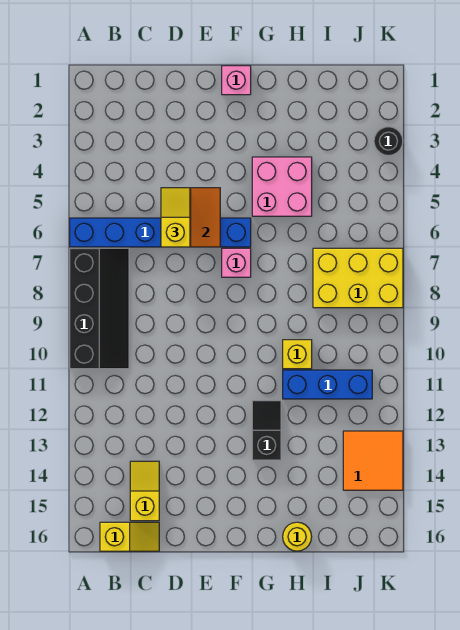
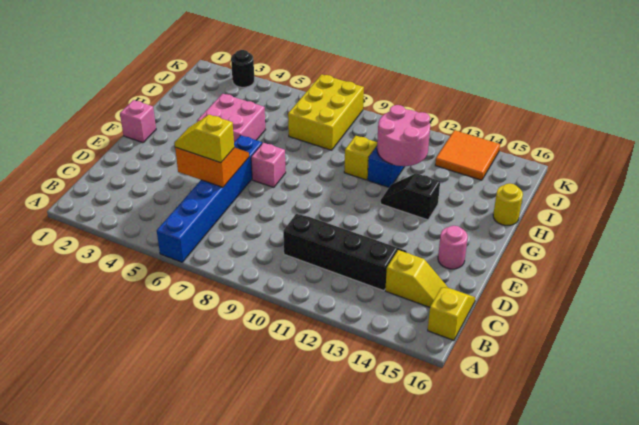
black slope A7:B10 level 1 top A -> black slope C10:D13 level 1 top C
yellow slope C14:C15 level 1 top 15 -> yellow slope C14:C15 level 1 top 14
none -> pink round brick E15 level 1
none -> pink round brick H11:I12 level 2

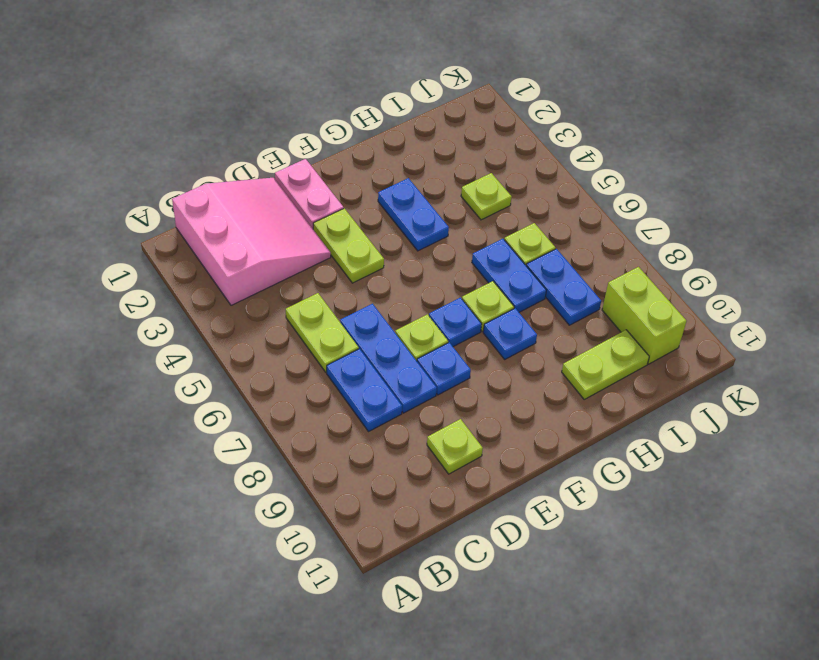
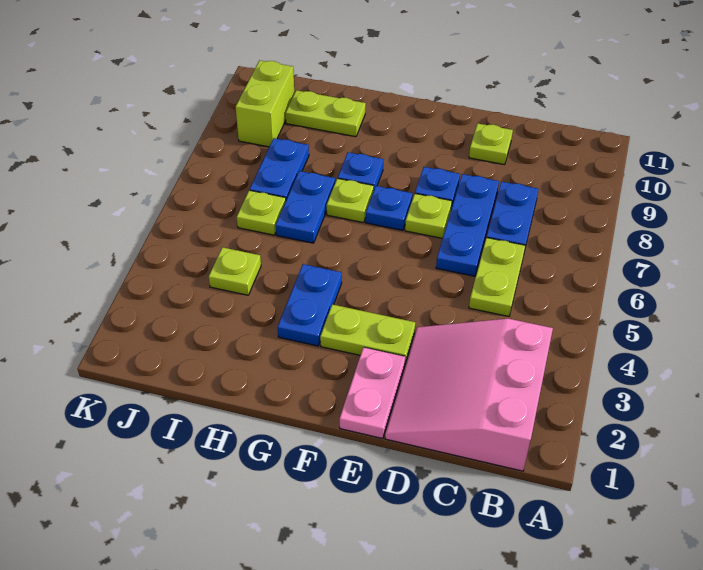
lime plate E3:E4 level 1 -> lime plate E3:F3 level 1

================================

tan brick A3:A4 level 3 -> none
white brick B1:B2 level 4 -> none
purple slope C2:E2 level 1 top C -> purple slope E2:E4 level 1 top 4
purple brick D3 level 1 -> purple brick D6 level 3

================================

■ **WHAT IS BEING ASKED**
Above are the records; restate exactly the lines from the one containing "black slope A7:B10" through the one containing "lime plate E3:E4", keeping pictures out.

■ **ANSWER BOX**
black slope A7:B10 level 1 top A -> black slope C10:D13 level 1 top C
yellow slope C14:C15 level 1 top 15 -> yellow slope C14:C15 level 1 top 14
none -> pink round brick E15 level 1
none -> pink round brick H11:I12 level 2

lime plate E3:E4 level 1 -> lime plate E3:F3 level 1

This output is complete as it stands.